PROVIDED ENTRIES:

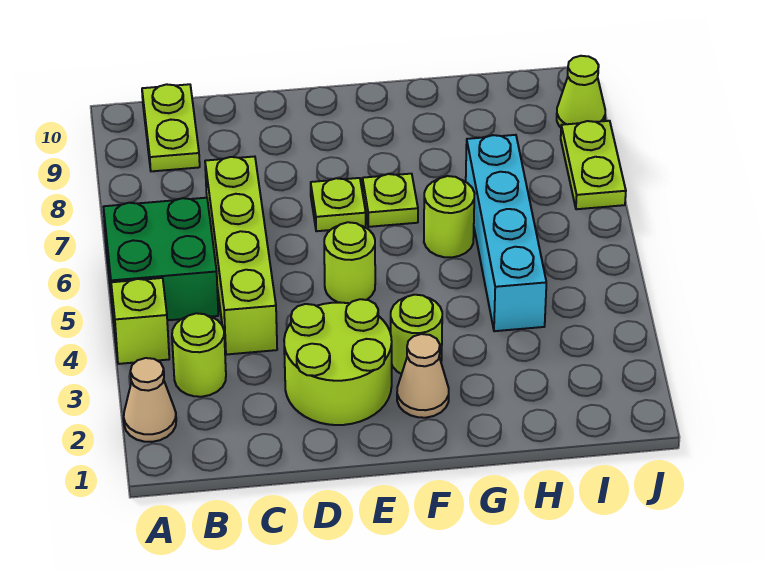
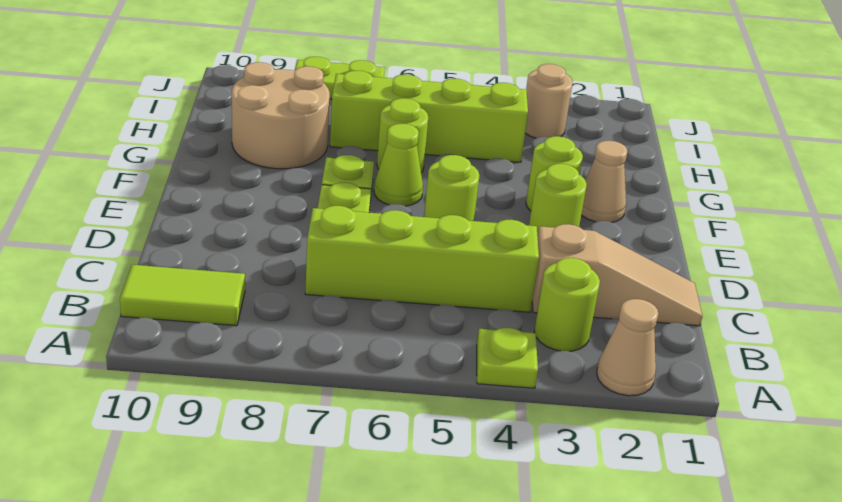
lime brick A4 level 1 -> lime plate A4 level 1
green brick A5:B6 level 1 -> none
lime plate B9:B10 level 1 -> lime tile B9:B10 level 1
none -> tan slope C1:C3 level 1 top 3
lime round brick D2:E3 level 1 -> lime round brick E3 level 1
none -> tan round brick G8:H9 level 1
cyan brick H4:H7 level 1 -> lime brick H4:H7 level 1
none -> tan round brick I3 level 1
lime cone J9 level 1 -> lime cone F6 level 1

---

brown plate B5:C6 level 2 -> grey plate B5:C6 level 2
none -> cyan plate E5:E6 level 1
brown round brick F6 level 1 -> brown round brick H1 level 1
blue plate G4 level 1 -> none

---

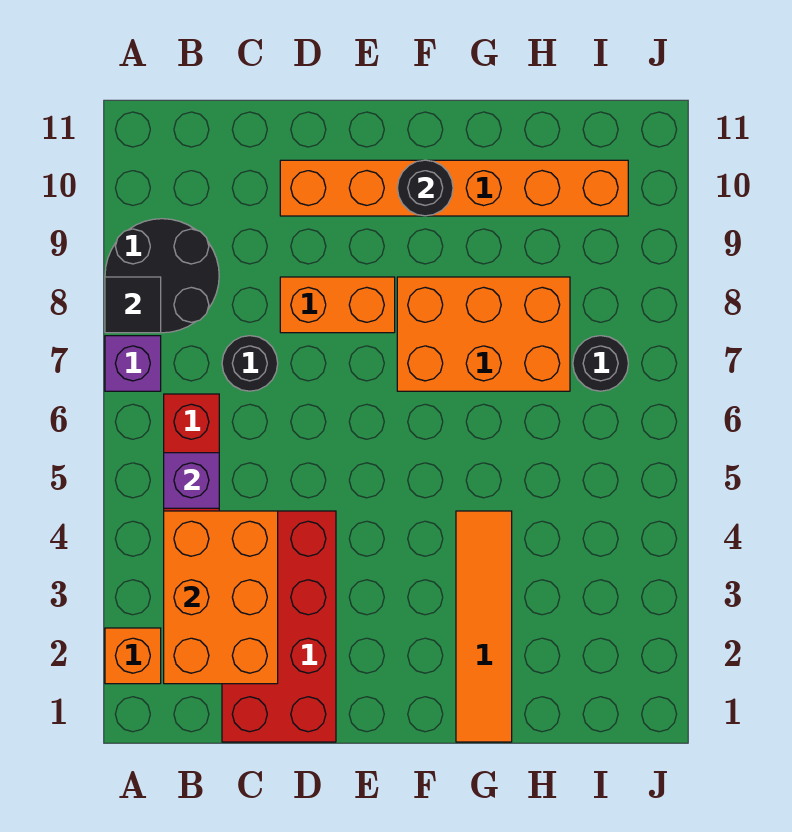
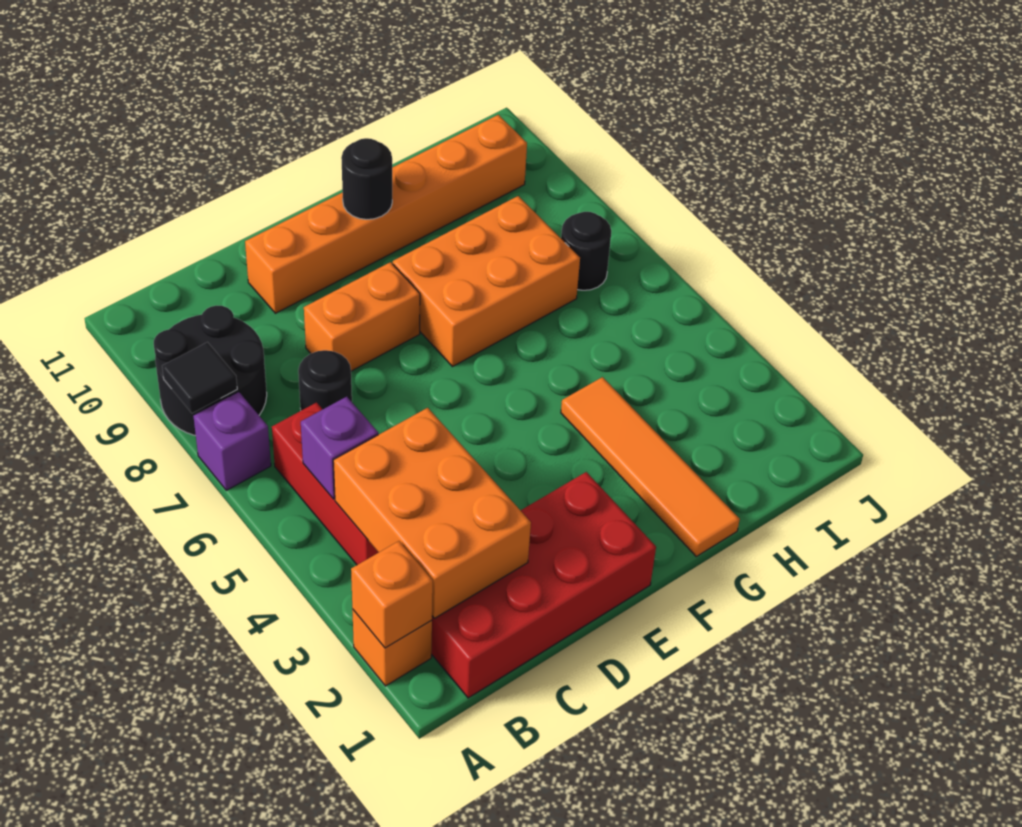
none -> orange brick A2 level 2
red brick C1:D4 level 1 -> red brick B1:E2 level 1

REQUIREMENT: In the data above, which lines lie between the line with "lime plate B9:B10" and the line with "lime cone J9 level 1 -> lime cone F6 level 1", inclusive? Print those lines exactly and nothing else.

ANSWER SPACE:
lime plate B9:B10 level 1 -> lime tile B9:B10 level 1
none -> tan slope C1:C3 level 1 top 3
lime round brick D2:E3 level 1 -> lime round brick E3 level 1
none -> tan round brick G8:H9 level 1
cyan brick H4:H7 level 1 -> lime brick H4:H7 level 1
none -> tan round brick I3 level 1
lime cone J9 level 1 -> lime cone F6 level 1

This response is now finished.